**DATA EXTRACT:**
=== Section Start ===

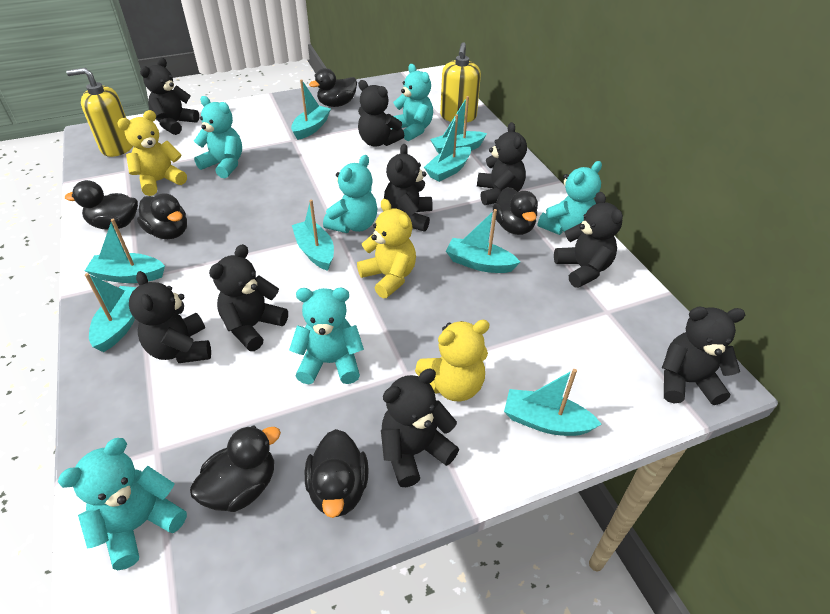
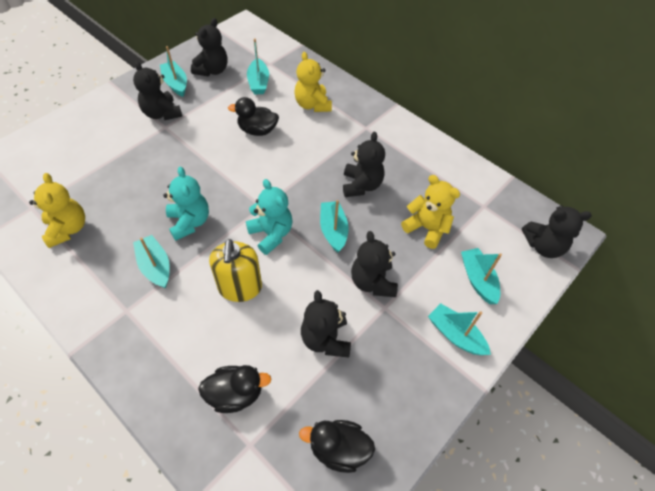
black duck: 6 -> 3
black teddy bear: 9 -> 6
turquoise boat: 8 -> 6
turquoise teddy bear: 6 -> 2
yellow soap dispenser: 2 -> 1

=== Section End ===

**EXERCISE DESCRIPTION:** What is needed is an exact copy of the lines from the one containing "turquoise teddy bear: 6 -> 2" through the final line of the data, both included, and nothing more.

**SOLUTION FOR THIS TASK:**
turquoise teddy bear: 6 -> 2
yellow soap dispenser: 2 -> 1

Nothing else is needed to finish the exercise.